▸ To do:
What you return should match the data word for word, minus the images.
——
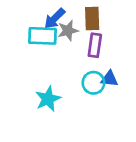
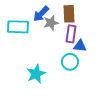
cyan rectangle: (43, 36) -> (18, 27), moved
blue triangle: (110, 79) -> (80, 46), moved

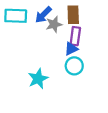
cyan rectangle: (18, 27) -> (16, 16), moved
blue triangle: (80, 46) -> (71, 49), moved, turned -32

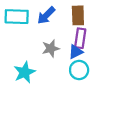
gray star: (54, 24) -> (51, 48), moved
cyan star: (38, 79) -> (25, 72), moved

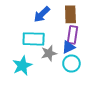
cyan rectangle: (17, 17) -> (34, 39), moved
gray star: (51, 48) -> (49, 53), moved

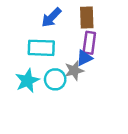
gray star: (49, 53) -> (74, 71), moved
cyan circle: (71, 64) -> (55, 79), moved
——
▸ Answer to this problem:
cyan rectangle: (43, 36) -> (18, 27), moved
blue triangle: (110, 79) -> (80, 46), moved

cyan rectangle: (18, 27) -> (16, 16), moved
blue triangle: (80, 46) -> (71, 49), moved, turned -32

gray star: (54, 24) -> (51, 48), moved
cyan star: (38, 79) -> (25, 72), moved

cyan rectangle: (17, 17) -> (34, 39), moved
gray star: (51, 48) -> (49, 53), moved

gray star: (49, 53) -> (74, 71), moved
cyan circle: (71, 64) -> (55, 79), moved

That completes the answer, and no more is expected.